TASK STATEMENT
Extract the full listing verbatim and drop any pictures from your copy.

--------------------------------

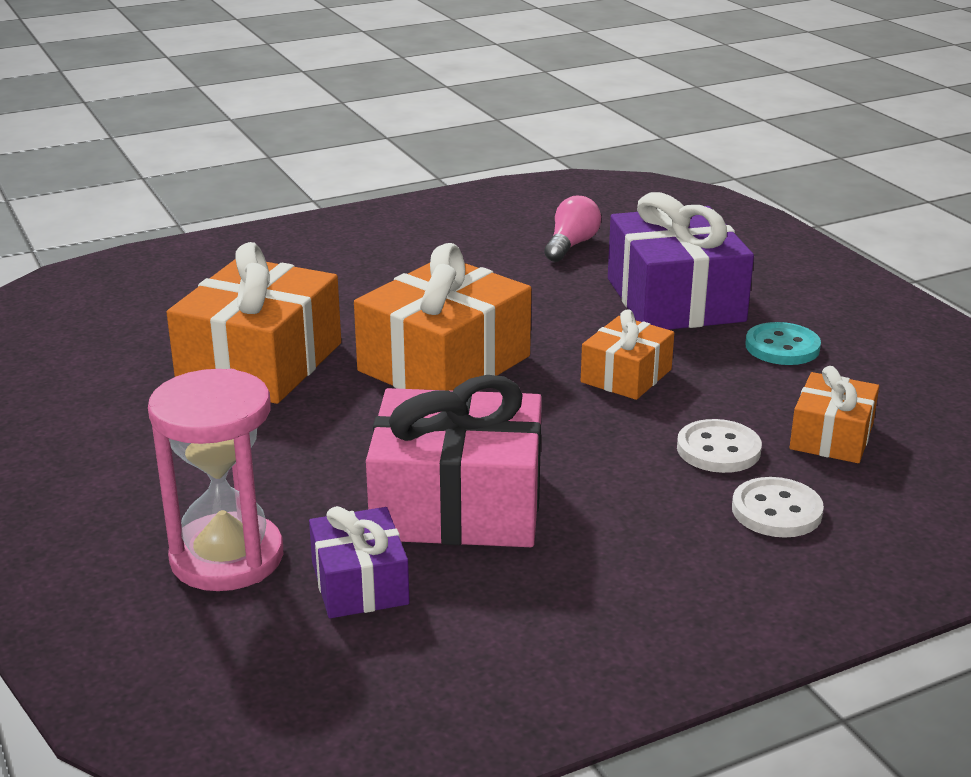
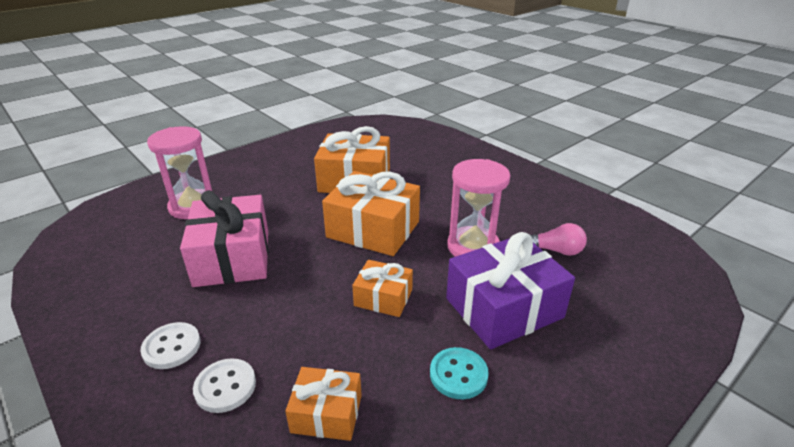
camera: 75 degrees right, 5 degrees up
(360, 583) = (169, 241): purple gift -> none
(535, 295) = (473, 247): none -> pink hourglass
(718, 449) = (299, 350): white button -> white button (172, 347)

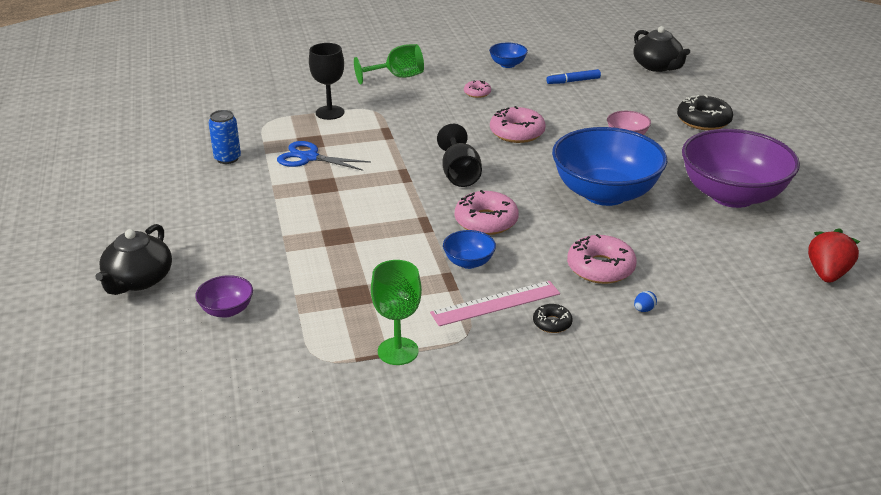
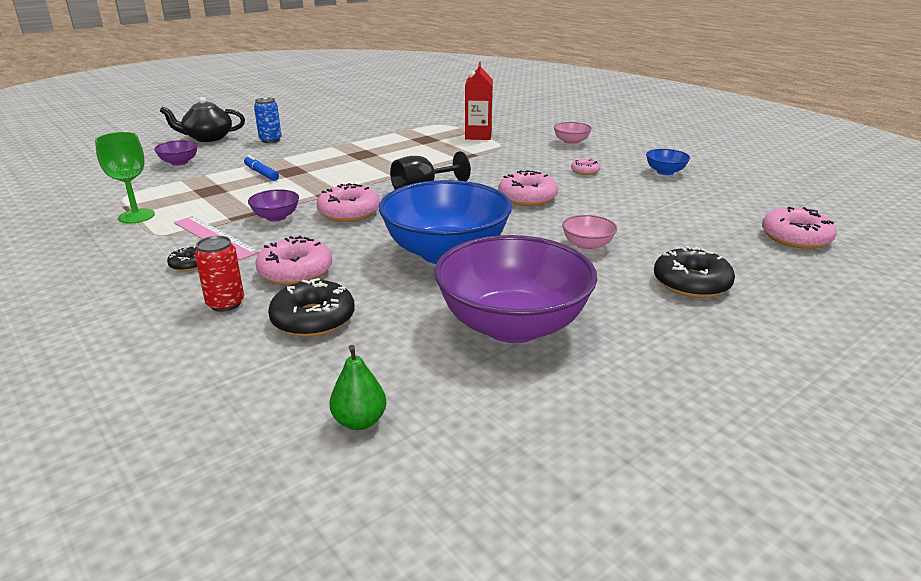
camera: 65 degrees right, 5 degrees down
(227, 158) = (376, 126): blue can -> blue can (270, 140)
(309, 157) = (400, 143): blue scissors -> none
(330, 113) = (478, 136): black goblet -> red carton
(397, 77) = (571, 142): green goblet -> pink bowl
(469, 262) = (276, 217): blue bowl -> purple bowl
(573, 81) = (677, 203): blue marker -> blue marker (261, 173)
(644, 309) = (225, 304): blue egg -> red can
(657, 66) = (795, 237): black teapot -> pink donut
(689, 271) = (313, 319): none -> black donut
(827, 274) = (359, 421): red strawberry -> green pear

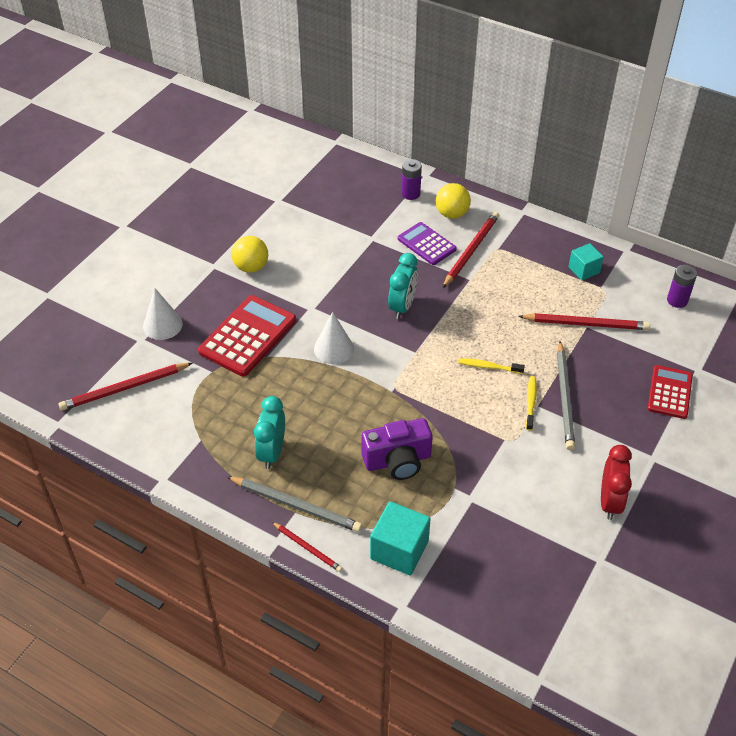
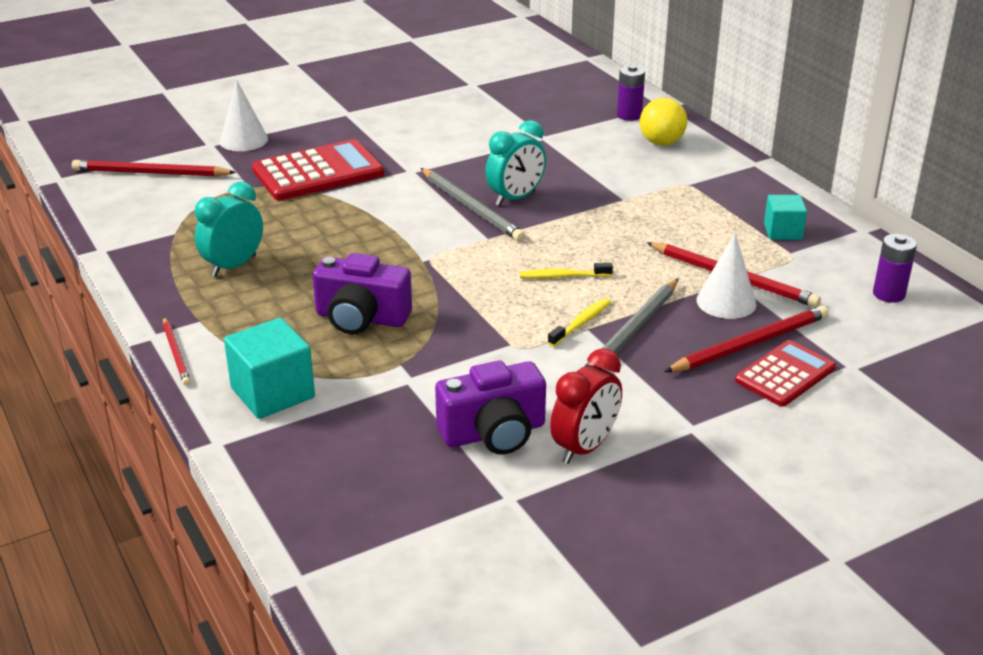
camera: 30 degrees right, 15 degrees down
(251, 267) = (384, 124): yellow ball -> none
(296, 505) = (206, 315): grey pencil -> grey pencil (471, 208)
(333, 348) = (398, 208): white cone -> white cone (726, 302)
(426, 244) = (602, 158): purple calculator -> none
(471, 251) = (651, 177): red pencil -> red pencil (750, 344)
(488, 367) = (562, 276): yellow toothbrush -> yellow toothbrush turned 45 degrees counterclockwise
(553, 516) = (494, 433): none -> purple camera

--------------------------------

ANSWER BOX
camera: 75 degrees right, 5 degrees up
(360, 583) = (169, 241): purple gift -> none
(535, 295) = (473, 247): none -> pink hourglass
(718, 449) = (299, 350): white button -> white button (172, 347)

camera: 65 degrees right, 5 degrees down
(227, 158) = (376, 126): blue can -> blue can (270, 140)
(309, 157) = (400, 143): blue scissors -> none
(330, 113) = (478, 136): black goblet -> red carton
(397, 77) = (571, 142): green goblet -> pink bowl
(469, 262) = (276, 217): blue bowl -> purple bowl
(573, 81) = (677, 203): blue marker -> blue marker (261, 173)
(644, 309) = (225, 304): blue egg -> red can
(657, 66) = (795, 237): black teapot -> pink donut
(689, 271) = (313, 319): none -> black donut
(827, 274) = (359, 421): red strawberry -> green pear

camera: 30 degrees right, 15 degrees down
(251, 267) = (384, 124): yellow ball -> none
(296, 505) = (206, 315): grey pencil -> grey pencil (471, 208)
(333, 348) = (398, 208): white cone -> white cone (726, 302)
(426, 244) = (602, 158): purple calculator -> none
(471, 251) = (651, 177): red pencil -> red pencil (750, 344)
(488, 367) = (562, 276): yellow toothbrush -> yellow toothbrush turned 45 degrees counterclockwise
(553, 516) = (494, 433): none -> purple camera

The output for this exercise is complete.